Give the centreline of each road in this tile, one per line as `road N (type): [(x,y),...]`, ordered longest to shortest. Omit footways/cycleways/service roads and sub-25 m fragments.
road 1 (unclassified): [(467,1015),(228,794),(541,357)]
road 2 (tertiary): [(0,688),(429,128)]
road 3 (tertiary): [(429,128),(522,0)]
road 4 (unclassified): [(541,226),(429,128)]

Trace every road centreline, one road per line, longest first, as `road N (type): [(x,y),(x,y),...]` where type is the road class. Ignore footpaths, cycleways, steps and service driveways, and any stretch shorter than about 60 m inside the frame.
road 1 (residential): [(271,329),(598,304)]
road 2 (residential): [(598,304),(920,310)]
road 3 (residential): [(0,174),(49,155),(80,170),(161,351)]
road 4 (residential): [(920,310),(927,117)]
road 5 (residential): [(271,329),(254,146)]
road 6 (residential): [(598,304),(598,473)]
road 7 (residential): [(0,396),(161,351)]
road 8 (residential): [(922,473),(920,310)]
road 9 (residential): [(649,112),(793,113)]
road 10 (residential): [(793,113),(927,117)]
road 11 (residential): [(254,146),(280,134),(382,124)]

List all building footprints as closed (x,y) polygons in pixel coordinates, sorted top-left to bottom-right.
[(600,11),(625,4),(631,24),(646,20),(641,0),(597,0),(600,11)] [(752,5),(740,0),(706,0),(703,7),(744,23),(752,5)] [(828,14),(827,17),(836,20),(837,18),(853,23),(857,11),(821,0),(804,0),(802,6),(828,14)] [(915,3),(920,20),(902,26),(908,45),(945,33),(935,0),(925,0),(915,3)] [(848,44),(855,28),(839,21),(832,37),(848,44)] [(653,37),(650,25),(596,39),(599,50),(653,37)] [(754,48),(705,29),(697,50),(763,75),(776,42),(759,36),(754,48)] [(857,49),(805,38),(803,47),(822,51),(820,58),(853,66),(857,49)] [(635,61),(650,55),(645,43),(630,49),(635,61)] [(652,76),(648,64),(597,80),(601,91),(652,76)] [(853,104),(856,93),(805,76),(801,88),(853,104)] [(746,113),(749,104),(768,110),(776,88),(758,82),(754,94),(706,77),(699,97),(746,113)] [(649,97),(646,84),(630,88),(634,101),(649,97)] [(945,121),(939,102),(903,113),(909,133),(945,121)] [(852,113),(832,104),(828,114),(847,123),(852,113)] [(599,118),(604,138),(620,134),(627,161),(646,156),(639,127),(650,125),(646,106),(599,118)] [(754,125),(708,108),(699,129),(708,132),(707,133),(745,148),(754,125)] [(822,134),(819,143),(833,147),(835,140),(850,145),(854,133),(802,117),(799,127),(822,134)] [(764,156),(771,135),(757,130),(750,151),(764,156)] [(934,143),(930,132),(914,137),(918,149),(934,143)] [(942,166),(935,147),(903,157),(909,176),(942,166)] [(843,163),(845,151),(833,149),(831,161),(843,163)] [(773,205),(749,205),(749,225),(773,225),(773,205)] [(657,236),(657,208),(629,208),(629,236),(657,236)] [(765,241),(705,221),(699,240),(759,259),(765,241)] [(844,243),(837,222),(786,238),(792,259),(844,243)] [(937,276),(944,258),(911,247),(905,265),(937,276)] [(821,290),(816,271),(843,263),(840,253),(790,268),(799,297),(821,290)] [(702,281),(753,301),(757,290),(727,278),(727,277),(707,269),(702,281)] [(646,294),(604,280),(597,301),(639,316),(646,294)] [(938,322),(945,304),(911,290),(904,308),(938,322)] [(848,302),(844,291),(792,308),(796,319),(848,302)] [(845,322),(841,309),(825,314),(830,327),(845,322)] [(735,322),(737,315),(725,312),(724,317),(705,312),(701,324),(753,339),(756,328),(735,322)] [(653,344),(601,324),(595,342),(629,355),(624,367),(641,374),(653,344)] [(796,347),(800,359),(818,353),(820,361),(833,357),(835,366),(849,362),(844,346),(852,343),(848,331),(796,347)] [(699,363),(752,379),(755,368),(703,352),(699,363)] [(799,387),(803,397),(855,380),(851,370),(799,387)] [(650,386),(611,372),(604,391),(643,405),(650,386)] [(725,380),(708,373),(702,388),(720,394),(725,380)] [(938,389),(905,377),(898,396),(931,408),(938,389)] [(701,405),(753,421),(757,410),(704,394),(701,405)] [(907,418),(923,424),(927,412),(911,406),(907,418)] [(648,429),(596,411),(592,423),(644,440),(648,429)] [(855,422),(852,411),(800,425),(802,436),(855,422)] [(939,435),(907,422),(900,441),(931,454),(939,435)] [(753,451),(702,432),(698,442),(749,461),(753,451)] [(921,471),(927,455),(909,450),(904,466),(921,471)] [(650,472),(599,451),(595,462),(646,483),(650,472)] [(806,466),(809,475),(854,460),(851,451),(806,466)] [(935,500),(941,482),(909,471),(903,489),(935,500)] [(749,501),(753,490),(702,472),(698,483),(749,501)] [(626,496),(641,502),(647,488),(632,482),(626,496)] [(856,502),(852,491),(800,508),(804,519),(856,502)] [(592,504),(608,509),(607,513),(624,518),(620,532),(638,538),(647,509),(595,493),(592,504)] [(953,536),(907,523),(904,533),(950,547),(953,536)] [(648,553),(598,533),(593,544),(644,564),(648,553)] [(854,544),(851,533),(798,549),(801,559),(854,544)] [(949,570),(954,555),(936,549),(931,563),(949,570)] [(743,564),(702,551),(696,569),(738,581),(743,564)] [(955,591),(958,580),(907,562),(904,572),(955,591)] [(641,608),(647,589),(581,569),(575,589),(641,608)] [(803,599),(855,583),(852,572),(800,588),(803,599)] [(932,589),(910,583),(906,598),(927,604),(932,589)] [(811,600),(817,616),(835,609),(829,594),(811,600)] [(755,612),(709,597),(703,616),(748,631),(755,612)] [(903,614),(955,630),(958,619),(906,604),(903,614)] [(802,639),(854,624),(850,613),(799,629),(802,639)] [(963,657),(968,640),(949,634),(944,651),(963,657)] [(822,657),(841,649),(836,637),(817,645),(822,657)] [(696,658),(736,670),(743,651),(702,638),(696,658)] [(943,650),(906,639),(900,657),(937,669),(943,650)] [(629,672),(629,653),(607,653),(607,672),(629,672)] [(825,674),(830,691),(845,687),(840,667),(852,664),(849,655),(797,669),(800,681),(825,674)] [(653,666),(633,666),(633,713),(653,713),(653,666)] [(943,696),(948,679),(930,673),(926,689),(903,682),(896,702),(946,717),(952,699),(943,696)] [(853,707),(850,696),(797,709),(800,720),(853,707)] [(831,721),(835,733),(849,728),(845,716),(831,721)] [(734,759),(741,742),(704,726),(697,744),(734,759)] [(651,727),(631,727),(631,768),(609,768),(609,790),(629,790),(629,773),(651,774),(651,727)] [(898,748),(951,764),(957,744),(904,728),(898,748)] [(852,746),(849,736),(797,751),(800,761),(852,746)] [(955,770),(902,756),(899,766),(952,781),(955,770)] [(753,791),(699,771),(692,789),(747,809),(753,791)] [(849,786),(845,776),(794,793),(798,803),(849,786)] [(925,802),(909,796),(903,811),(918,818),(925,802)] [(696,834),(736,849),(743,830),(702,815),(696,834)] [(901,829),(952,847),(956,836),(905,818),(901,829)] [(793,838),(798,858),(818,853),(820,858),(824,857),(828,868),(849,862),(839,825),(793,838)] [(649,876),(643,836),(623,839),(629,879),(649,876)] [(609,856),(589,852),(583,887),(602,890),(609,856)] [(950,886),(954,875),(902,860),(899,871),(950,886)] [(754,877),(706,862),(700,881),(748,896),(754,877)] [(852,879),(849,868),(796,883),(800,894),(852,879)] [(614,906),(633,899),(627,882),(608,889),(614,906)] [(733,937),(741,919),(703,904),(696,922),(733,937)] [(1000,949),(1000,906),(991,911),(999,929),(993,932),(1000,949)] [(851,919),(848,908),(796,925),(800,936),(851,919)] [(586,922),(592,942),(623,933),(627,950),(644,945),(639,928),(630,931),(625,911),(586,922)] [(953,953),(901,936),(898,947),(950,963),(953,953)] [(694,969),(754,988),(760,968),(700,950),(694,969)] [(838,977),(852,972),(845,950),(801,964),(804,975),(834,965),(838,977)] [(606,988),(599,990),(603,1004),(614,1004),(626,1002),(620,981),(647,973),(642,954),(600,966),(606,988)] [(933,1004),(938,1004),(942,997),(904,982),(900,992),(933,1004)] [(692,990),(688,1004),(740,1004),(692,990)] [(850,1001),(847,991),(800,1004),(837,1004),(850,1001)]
......
# What you should do
Report each line in the data that holds the word "tertiary".

# Output of the exercise
road 2 (tertiary): [(0,688),(429,128)]
road 3 (tertiary): [(429,128),(522,0)]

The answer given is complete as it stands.